- [What you are asked to do] Go to the line in the entries below that holds "camera: 35 degrees left, 10 degrees up" and repeat exactly from there through the line that holds "(369, 274) = (412, 506): turquoise", inclusive.
--- Record extracts ---
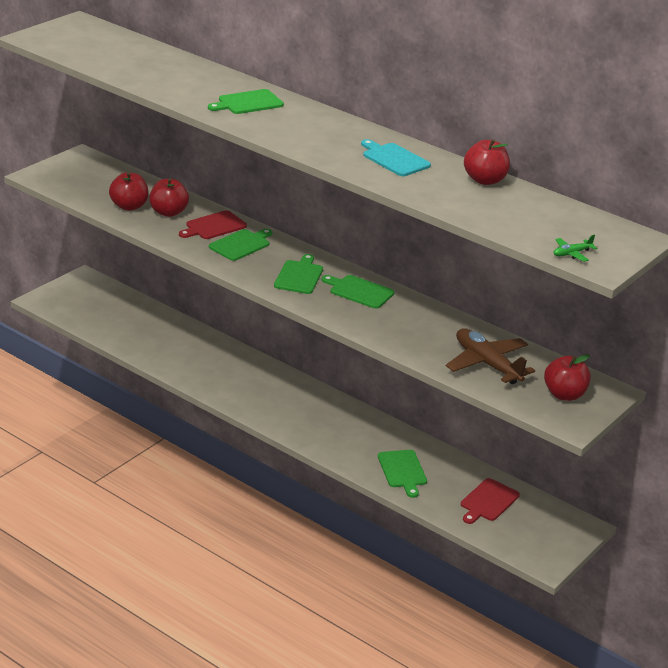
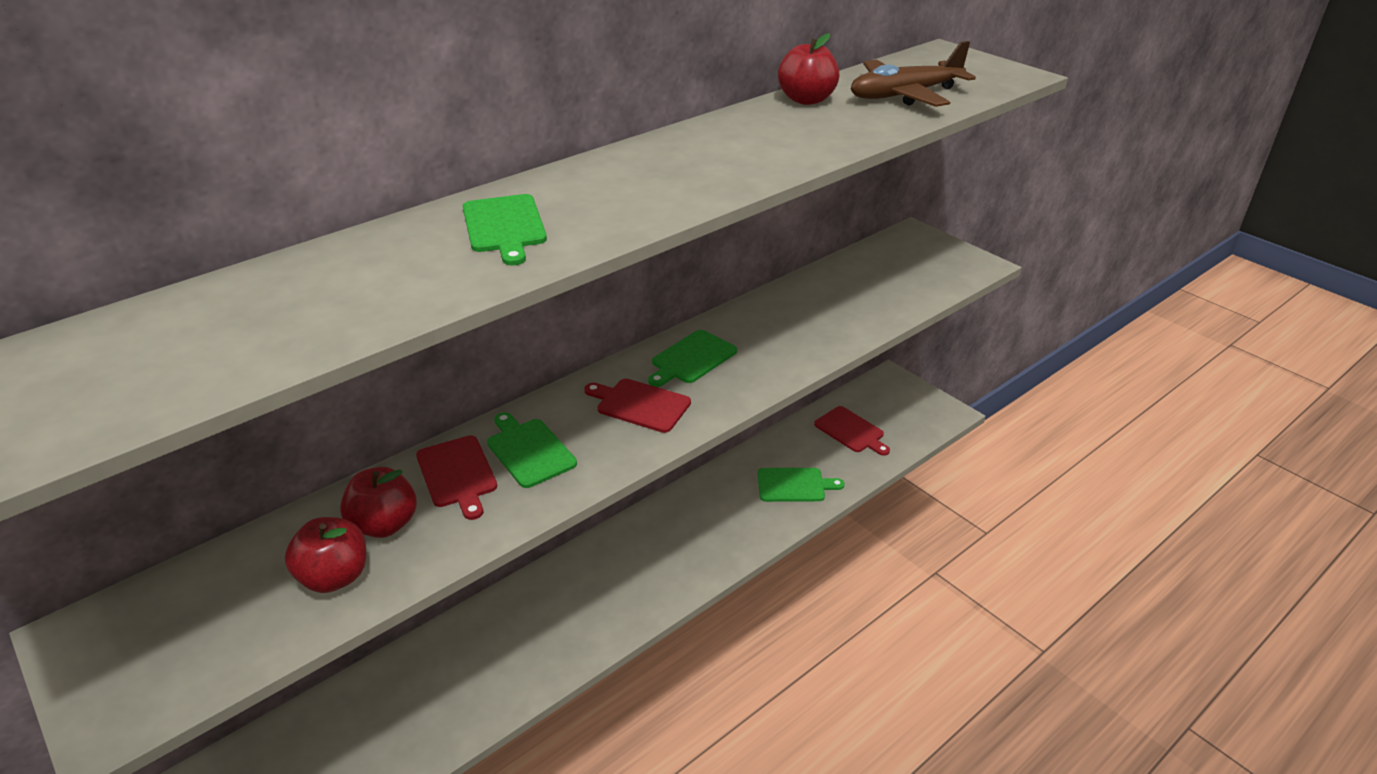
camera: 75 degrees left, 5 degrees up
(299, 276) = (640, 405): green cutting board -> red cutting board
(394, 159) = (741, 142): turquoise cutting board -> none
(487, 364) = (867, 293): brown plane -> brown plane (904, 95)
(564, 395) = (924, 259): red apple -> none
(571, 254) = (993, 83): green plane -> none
---
--- Record extracts ---
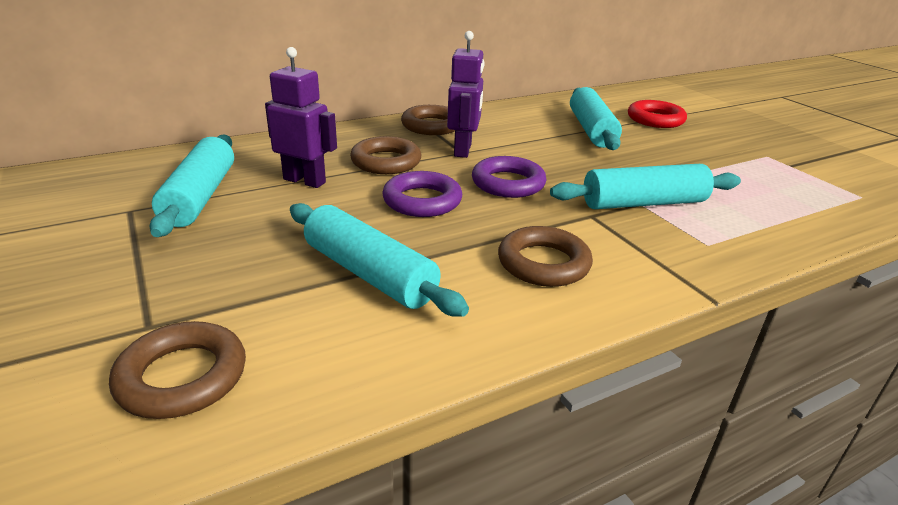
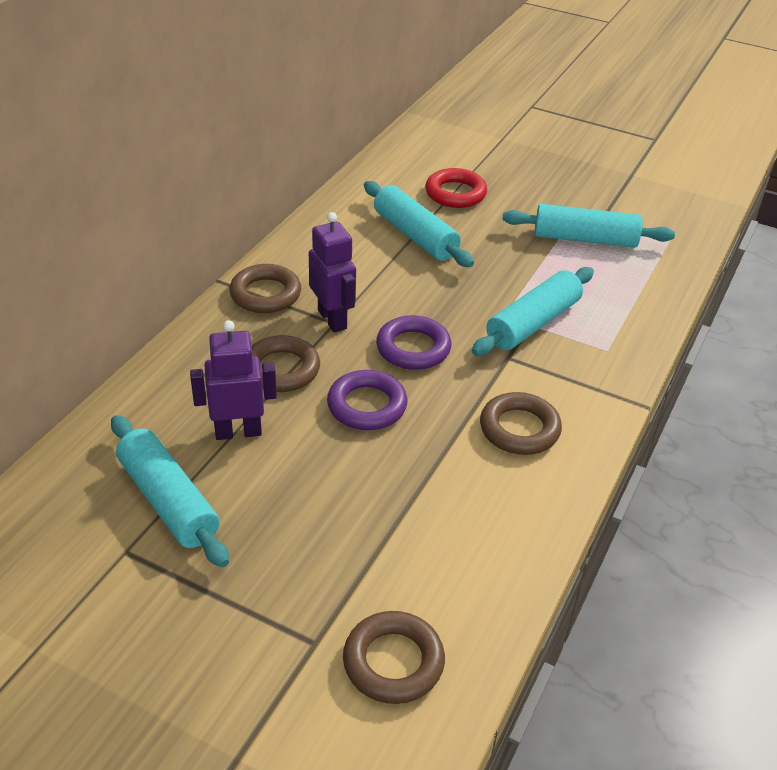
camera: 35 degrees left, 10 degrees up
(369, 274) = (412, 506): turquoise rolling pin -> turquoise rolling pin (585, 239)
---
- [Task answer]
camera: 35 degrees left, 10 degrees up
(369, 274) = (412, 506): turquoise rolling pin -> turquoise rolling pin (585, 239)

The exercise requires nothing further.